Copy out every line of the records that contains the string "markup". Case counts, so a match must have the same capital and small letters.

### DATA PROVIDED
───
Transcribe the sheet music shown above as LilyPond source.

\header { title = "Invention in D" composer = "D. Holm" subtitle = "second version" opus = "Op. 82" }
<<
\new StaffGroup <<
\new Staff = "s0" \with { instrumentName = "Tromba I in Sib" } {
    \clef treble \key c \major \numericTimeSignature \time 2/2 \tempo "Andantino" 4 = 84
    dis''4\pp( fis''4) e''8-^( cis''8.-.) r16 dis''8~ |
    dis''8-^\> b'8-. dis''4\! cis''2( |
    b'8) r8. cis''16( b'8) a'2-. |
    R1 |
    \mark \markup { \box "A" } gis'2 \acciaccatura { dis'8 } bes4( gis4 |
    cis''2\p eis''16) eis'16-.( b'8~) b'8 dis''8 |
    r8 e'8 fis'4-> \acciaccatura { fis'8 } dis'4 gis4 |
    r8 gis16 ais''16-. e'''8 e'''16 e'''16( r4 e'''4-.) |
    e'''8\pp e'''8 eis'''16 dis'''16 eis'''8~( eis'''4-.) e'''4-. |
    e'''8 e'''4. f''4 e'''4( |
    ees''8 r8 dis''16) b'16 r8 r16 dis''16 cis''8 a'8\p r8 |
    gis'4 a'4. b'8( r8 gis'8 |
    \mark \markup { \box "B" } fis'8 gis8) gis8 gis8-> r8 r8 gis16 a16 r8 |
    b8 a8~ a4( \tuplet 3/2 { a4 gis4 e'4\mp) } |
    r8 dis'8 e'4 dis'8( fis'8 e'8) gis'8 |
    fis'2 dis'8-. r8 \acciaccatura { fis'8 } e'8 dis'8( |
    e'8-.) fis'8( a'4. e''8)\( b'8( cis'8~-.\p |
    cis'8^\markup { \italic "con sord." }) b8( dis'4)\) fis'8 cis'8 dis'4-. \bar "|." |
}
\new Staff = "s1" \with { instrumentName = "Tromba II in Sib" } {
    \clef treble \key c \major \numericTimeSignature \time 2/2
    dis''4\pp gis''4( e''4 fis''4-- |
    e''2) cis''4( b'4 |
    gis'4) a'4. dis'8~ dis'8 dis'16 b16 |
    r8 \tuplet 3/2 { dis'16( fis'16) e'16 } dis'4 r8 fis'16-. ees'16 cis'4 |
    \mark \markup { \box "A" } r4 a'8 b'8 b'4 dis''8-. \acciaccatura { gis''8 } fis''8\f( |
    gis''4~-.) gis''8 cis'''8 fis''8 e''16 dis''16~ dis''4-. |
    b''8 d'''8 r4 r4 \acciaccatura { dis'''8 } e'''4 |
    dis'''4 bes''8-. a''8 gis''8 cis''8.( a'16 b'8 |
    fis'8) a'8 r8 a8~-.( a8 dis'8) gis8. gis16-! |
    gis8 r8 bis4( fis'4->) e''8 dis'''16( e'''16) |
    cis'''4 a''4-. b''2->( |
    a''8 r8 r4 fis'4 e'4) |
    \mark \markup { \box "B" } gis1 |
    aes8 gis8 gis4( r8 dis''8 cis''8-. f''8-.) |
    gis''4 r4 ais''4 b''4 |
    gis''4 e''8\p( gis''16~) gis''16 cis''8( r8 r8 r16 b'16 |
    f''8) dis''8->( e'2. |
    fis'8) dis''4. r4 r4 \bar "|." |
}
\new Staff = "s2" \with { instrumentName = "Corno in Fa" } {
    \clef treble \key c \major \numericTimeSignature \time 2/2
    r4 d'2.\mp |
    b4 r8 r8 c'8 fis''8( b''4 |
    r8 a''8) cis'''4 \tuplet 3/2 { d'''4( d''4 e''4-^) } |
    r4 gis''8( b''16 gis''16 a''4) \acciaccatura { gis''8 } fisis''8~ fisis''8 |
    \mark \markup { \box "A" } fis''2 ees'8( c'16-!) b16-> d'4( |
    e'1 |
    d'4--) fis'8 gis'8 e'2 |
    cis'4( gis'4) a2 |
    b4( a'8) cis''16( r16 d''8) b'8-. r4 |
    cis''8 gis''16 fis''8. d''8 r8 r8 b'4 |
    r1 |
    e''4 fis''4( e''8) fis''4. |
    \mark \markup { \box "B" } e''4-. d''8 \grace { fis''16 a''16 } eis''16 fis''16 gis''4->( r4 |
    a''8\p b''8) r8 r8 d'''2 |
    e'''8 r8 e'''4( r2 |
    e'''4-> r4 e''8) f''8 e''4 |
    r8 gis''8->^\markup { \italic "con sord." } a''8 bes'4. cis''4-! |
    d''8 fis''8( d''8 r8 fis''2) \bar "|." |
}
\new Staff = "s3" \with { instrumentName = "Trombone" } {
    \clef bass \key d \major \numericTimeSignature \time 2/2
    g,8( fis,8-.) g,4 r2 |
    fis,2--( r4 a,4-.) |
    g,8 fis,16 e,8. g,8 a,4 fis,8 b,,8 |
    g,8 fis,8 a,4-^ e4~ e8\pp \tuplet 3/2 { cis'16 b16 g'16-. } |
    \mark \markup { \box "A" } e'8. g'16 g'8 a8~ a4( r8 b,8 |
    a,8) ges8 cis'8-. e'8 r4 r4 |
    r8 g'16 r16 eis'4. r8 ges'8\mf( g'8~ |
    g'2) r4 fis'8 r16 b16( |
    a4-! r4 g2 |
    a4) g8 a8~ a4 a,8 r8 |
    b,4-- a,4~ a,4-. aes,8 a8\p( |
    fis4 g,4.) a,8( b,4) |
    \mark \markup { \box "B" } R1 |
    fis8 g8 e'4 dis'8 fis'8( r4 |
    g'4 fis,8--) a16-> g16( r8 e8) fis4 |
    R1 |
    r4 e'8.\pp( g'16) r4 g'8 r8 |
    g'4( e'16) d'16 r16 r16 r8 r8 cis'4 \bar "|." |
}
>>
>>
───
### SOLUTION FOR THIS EXERCISE
    \mark \markup { \box "A" } gis'2 \acciaccatura { dis'8 } bes4( gis4 |
    \mark \markup { \box "B" } fis'8 gis8) gis8 gis8-> r8 r8 gis16 a16 r8 |
    cis'8^\markup { \italic "con sord." }) b8( dis'4)\) fis'8 cis'8 dis'4-. \bar "|." |
    \mark \markup { \box "A" } r4 a'8 b'8 b'4 dis''8-. \acciaccatura { gis''8 } fis''8\f( |
    \mark \markup { \box "B" } gis1 |
    \mark \markup { \box "A" } fis''2 ees'8( c'16-!) b16-> d'4( |
    \mark \markup { \box "B" } e''4-. d''8 \grace { fis''16 a''16 } eis''16 fis''16 gis''4->( r4 |
    r8 gis''8->^\markup { \italic "con sord." } a''8 bes'4. cis''4-! |
    \mark \markup { \box "A" } e'8. g'16 g'8 a8~ a4( r8 b,8 |
    \mark \markup { \box "B" } R1 |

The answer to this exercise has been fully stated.